**Instructions for the task**
Extract the records in full, leaving every picture out.

**Data for analysis**
····················

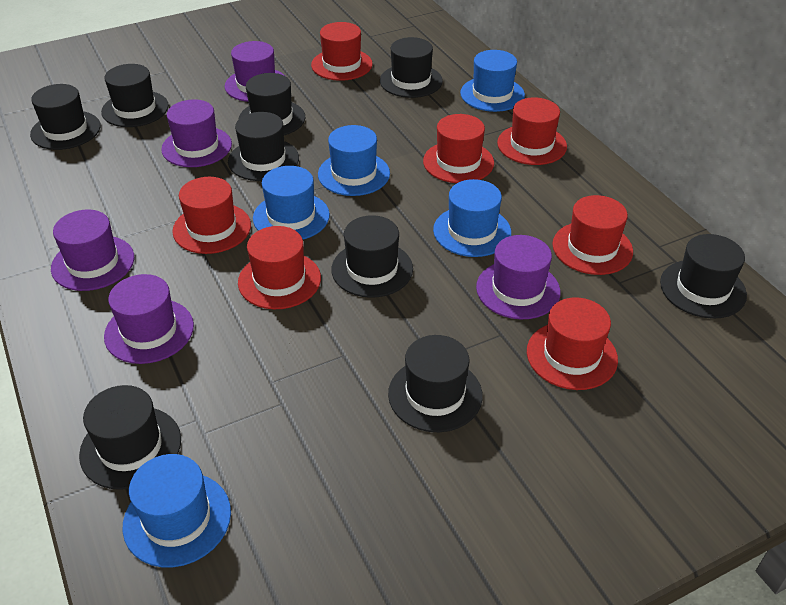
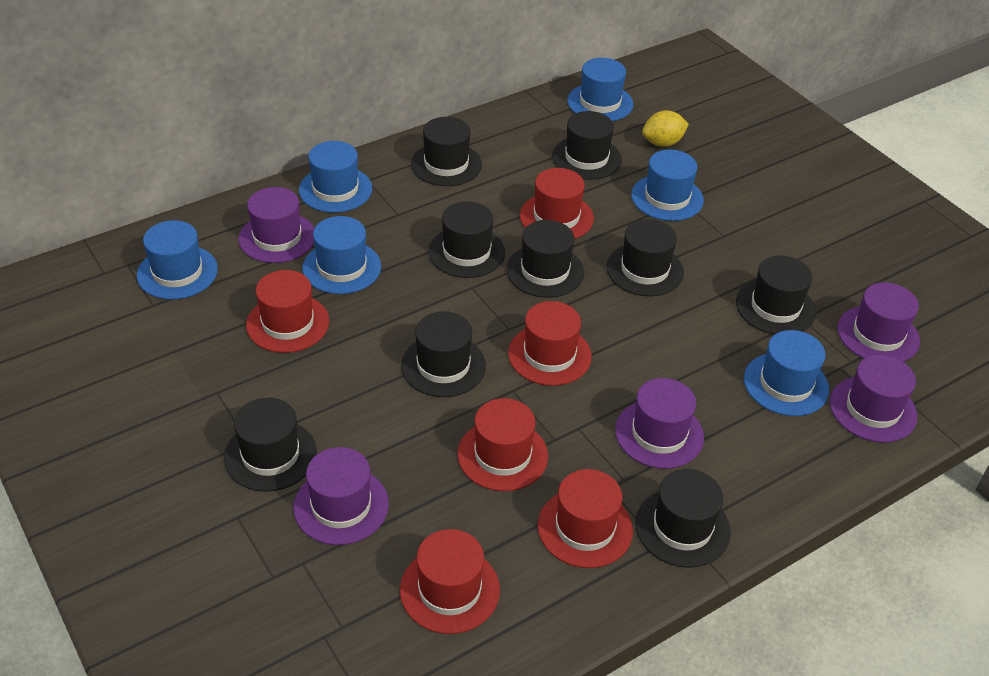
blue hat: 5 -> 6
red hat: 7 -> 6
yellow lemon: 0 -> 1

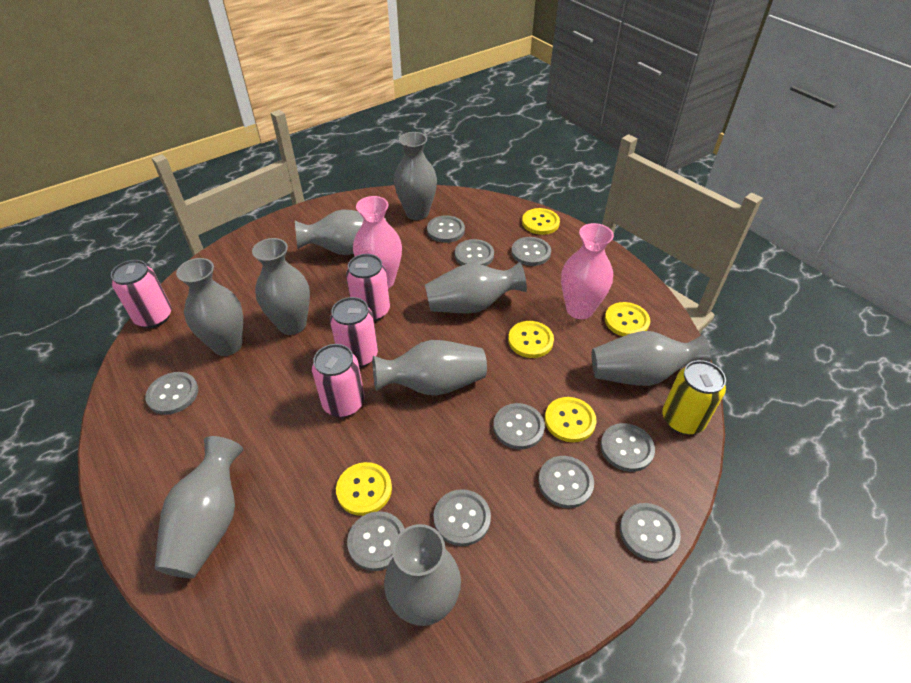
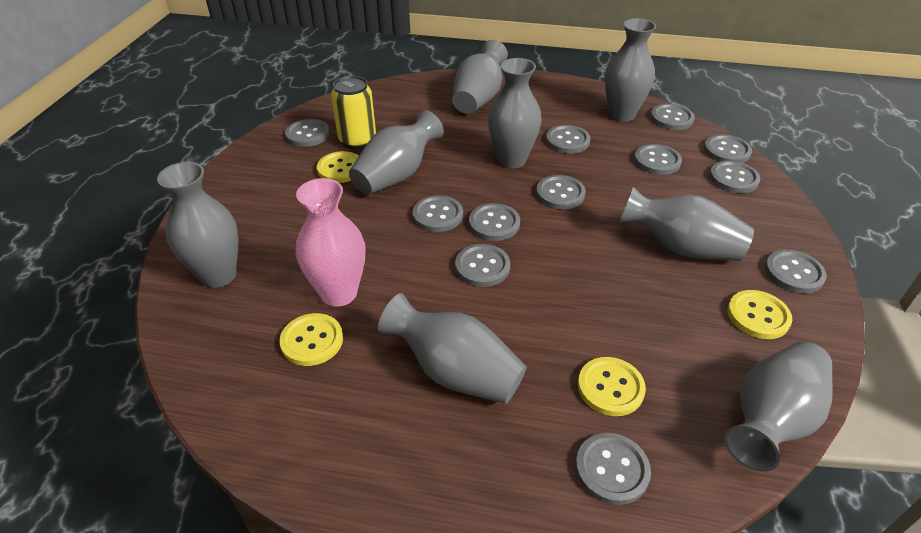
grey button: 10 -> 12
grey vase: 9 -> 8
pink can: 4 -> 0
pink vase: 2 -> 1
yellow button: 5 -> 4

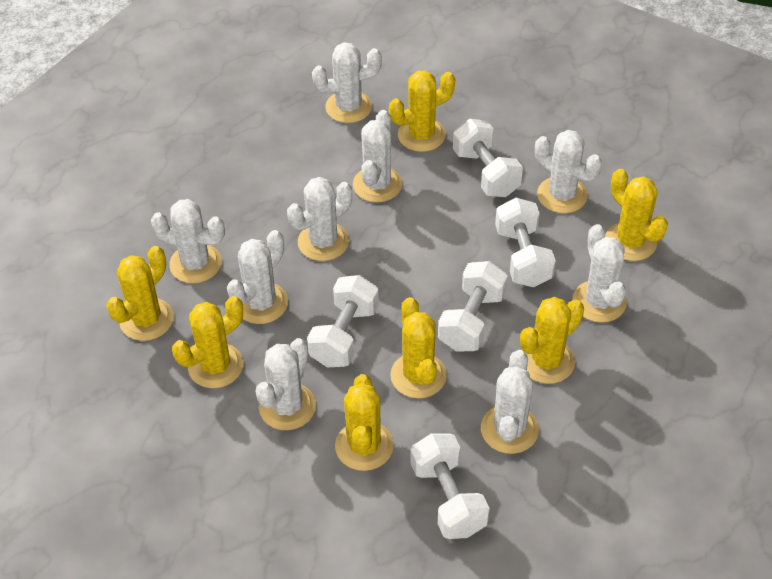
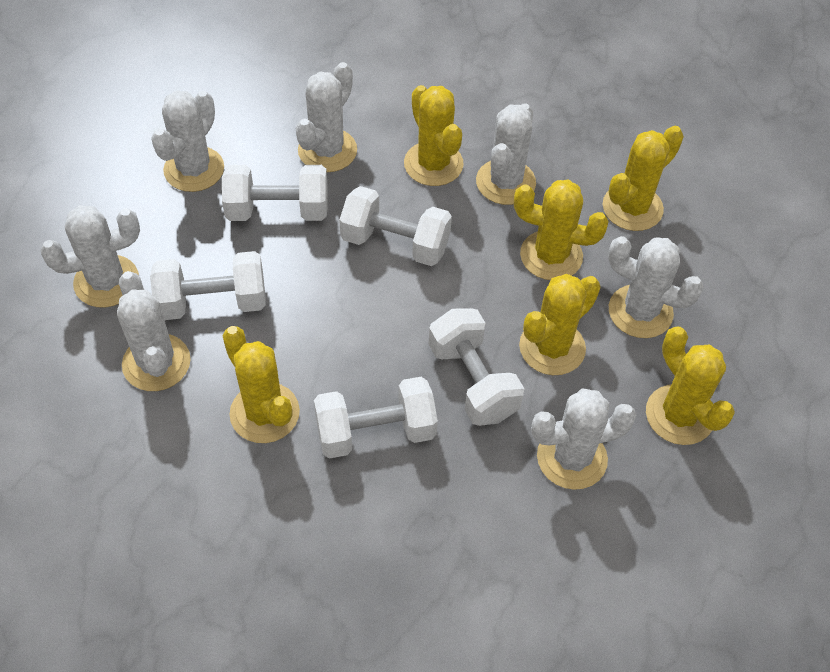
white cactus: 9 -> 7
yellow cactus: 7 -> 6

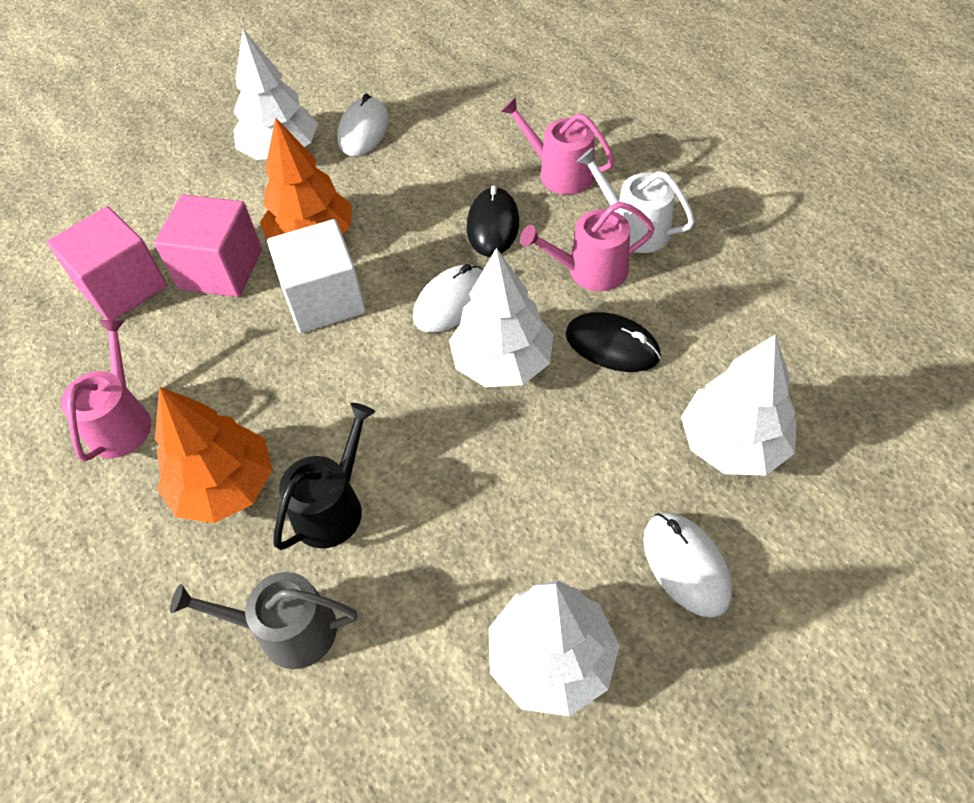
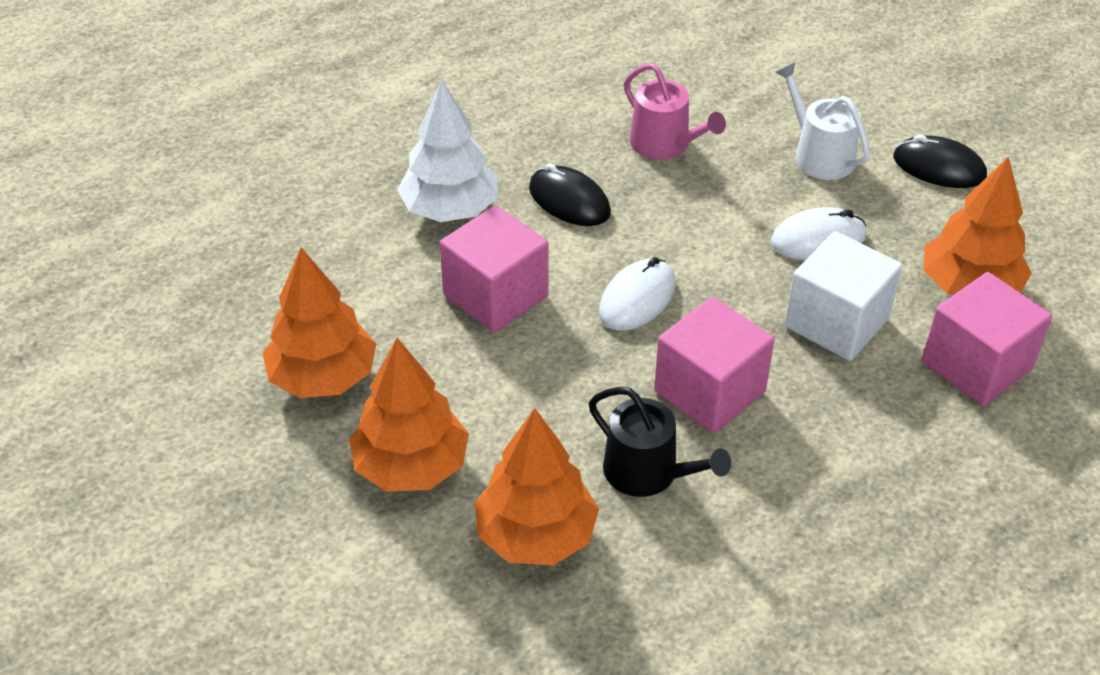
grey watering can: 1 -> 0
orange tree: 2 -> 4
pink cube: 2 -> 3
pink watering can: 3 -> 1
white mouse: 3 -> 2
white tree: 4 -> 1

····················

**Expected answer**
blue hat: 5 -> 6
red hat: 7 -> 6
yellow lemon: 0 -> 1

grey button: 10 -> 12
grey vase: 9 -> 8
pink can: 4 -> 0
pink vase: 2 -> 1
yellow button: 5 -> 4

white cactus: 9 -> 7
yellow cactus: 7 -> 6

grey watering can: 1 -> 0
orange tree: 2 -> 4
pink cube: 2 -> 3
pink watering can: 3 -> 1
white mouse: 3 -> 2
white tree: 4 -> 1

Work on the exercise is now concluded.